[Opening Information section]
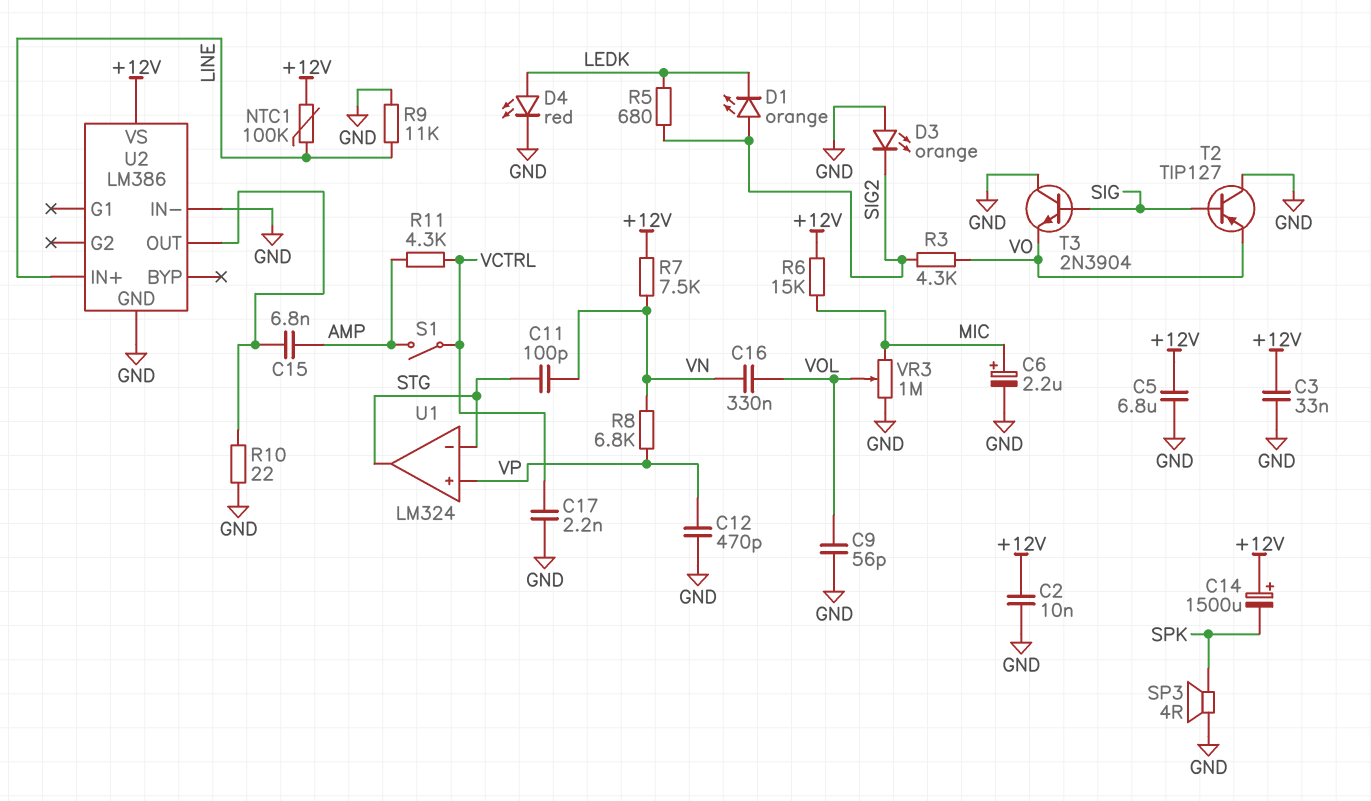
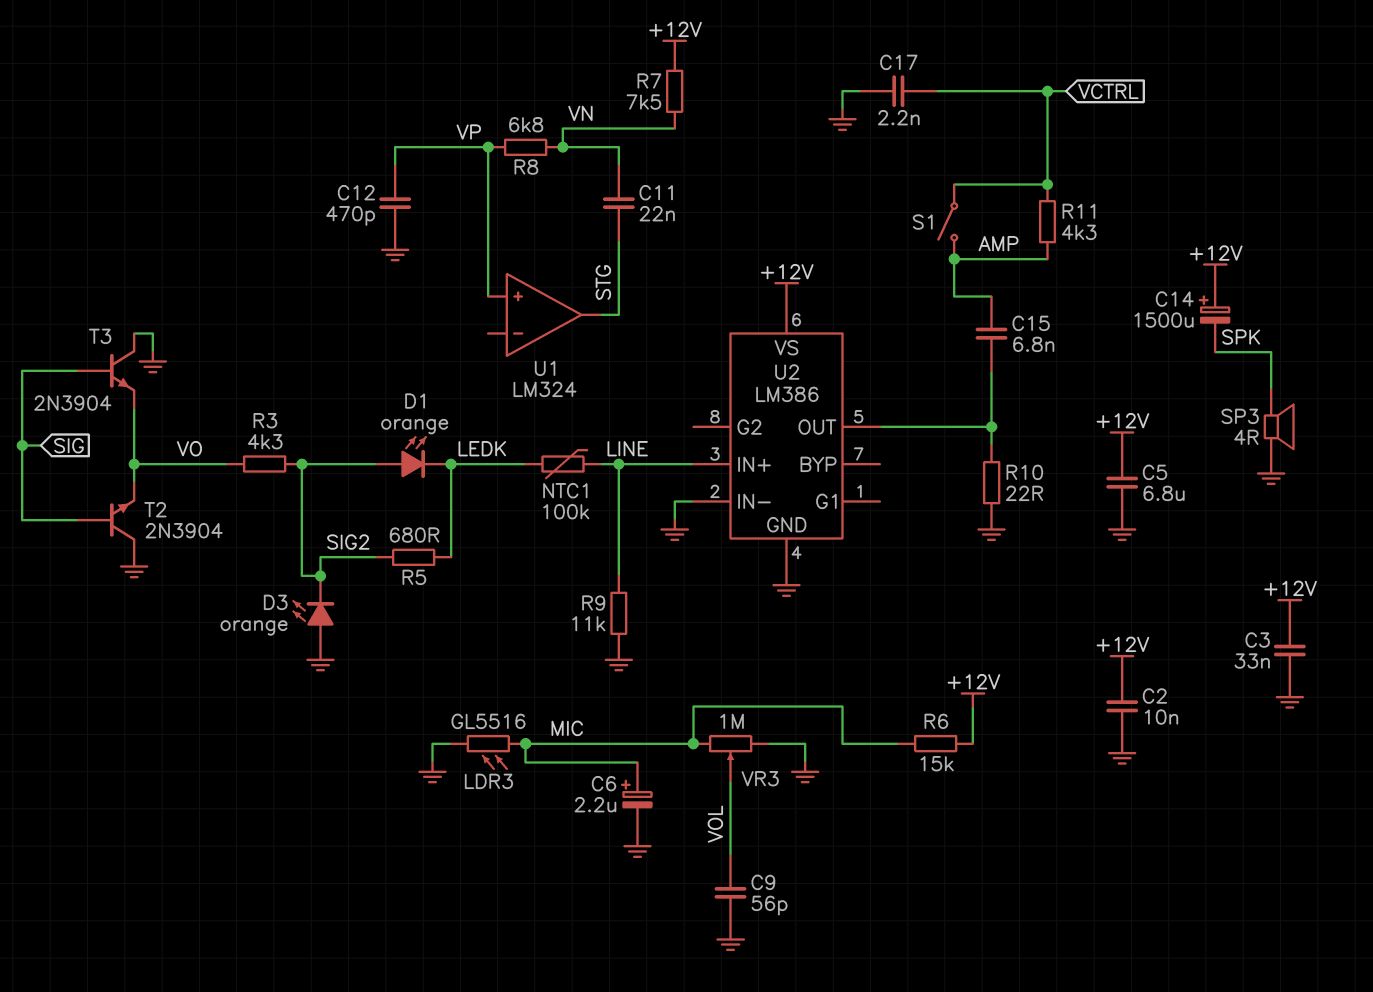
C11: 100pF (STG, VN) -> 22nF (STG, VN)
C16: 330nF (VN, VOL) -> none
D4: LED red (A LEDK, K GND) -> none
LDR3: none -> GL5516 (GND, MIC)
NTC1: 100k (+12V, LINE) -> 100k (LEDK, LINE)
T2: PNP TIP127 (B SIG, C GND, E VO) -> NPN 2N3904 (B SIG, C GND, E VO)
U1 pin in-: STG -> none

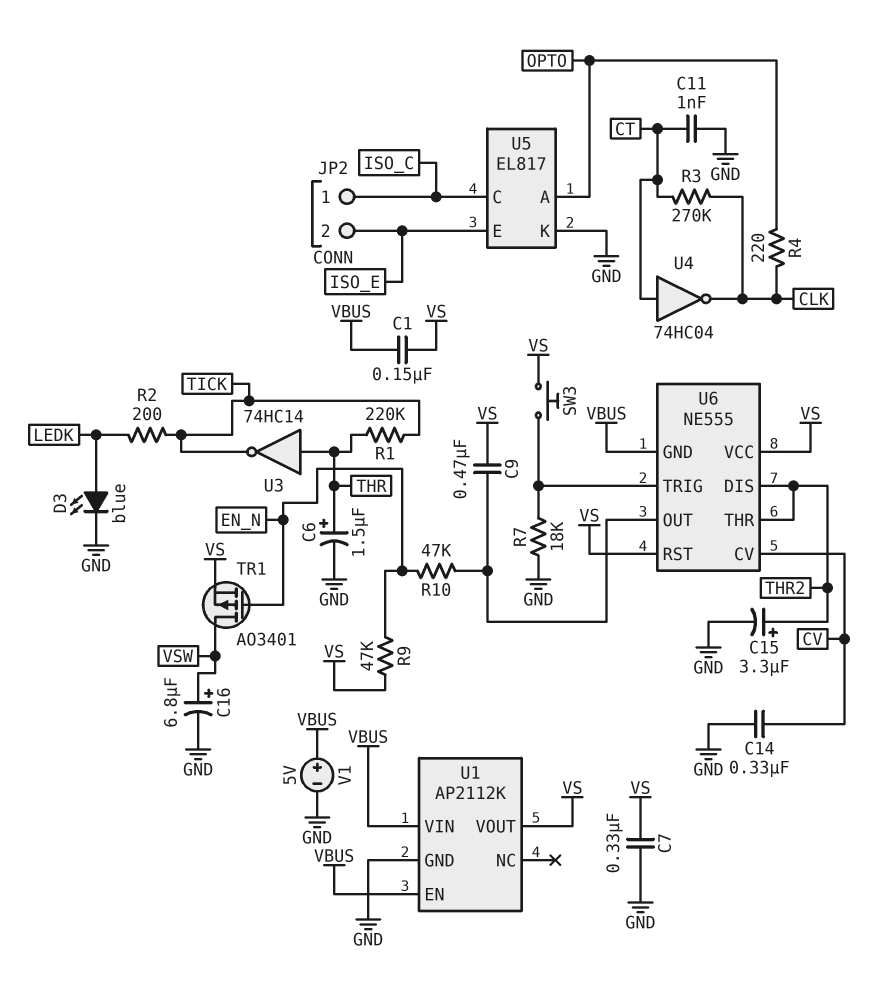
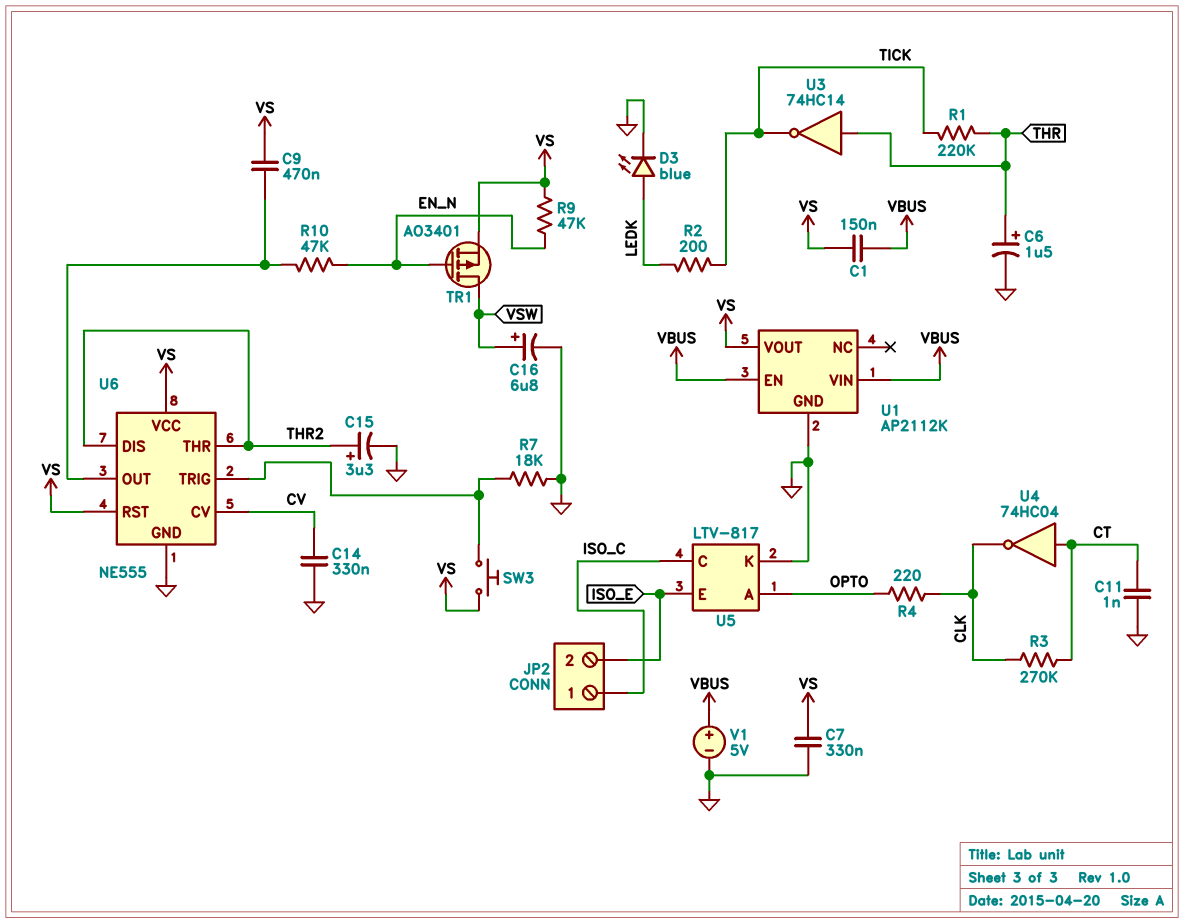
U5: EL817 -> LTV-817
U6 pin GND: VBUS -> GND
[Closing Information section]
> [What you have to do]: Each line in the listing above that includes "LEDK" is to be copied.

> [Answer area]:
D4: LED red (A LEDK, K GND) -> none
NTC1: 100k (+12V, LINE) -> 100k (LEDK, LINE)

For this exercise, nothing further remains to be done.